▶ [Work request]
Retype the line containing "C204: 10pF (3V3, AGND) -> 10pF (AGND, VOL)" and each later line through the end of the listing, exactly as written, with no other lines.

—————

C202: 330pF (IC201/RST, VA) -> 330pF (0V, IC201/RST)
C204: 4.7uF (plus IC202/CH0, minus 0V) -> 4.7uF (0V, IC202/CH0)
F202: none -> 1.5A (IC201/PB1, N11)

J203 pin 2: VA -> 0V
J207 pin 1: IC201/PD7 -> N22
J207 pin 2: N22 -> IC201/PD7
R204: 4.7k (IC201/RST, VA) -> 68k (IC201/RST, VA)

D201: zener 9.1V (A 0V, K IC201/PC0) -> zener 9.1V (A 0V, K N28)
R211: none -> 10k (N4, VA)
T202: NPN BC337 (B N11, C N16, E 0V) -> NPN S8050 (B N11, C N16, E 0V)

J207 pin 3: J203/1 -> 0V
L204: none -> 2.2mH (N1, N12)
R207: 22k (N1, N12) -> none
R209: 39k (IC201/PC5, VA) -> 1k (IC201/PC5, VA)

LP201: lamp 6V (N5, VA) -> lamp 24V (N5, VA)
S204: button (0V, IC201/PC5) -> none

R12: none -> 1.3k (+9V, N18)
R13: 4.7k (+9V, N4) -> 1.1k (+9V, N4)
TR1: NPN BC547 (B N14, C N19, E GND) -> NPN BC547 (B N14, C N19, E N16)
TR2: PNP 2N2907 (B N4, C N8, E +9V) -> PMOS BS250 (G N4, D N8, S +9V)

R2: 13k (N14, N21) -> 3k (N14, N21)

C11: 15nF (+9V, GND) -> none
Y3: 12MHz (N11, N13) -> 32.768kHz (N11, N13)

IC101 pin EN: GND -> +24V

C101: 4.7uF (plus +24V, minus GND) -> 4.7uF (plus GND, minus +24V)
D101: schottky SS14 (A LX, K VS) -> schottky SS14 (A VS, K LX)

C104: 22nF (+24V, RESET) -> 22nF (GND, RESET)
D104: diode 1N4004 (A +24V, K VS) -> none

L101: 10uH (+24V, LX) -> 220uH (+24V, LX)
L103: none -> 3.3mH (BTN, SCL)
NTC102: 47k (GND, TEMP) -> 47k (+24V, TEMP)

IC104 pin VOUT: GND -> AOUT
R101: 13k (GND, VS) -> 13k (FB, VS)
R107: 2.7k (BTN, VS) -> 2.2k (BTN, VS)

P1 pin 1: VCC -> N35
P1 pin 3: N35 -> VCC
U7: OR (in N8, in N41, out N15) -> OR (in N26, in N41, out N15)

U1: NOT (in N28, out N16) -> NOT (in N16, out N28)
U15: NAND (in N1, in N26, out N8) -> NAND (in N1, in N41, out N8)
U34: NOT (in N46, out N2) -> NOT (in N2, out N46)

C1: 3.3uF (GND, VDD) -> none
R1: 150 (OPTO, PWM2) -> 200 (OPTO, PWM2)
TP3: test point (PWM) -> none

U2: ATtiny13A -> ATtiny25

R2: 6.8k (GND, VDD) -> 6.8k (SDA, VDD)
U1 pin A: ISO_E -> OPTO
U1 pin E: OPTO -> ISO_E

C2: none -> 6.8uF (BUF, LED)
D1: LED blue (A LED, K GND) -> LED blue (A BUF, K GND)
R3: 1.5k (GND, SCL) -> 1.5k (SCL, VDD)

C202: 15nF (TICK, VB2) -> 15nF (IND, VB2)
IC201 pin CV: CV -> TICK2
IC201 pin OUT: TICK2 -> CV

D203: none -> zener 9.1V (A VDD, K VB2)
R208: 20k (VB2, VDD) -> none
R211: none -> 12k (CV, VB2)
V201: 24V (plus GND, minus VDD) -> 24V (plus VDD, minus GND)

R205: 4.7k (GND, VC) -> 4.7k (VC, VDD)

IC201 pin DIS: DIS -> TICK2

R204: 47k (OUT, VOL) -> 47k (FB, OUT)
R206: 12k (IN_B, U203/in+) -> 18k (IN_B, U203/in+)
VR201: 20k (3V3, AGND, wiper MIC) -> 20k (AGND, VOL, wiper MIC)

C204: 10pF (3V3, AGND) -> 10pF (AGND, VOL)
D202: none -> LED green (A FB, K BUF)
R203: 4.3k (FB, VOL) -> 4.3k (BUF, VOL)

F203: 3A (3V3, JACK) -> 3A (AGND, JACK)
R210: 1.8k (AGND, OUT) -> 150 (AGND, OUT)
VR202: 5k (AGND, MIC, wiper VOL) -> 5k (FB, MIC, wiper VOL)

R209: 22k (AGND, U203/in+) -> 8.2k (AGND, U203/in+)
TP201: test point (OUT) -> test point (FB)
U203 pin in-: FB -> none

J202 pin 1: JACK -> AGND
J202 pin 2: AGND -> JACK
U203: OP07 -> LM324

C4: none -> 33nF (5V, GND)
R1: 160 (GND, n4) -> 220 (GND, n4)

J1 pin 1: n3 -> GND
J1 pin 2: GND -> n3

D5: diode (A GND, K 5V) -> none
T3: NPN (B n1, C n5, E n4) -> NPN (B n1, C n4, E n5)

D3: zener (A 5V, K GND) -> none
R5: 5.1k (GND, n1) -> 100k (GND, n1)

—————

▶ [Answer space]
C204: 10pF (3V3, AGND) -> 10pF (AGND, VOL)
D202: none -> LED green (A FB, K BUF)
R203: 4.3k (FB, VOL) -> 4.3k (BUF, VOL)

F203: 3A (3V3, JACK) -> 3A (AGND, JACK)
R210: 1.8k (AGND, OUT) -> 150 (AGND, OUT)
VR202: 5k (AGND, MIC, wiper VOL) -> 5k (FB, MIC, wiper VOL)

R209: 22k (AGND, U203/in+) -> 8.2k (AGND, U203/in+)
TP201: test point (OUT) -> test point (FB)
U203 pin in-: FB -> none

J202 pin 1: JACK -> AGND
J202 pin 2: AGND -> JACK
U203: OP07 -> LM324

C4: none -> 33nF (5V, GND)
R1: 160 (GND, n4) -> 220 (GND, n4)

J1 pin 1: n3 -> GND
J1 pin 2: GND -> n3

D5: diode (A GND, K 5V) -> none
T3: NPN (B n1, C n5, E n4) -> NPN (B n1, C n4, E n5)

D3: zener (A 5V, K GND) -> none
R5: 5.1k (GND, n1) -> 100k (GND, n1)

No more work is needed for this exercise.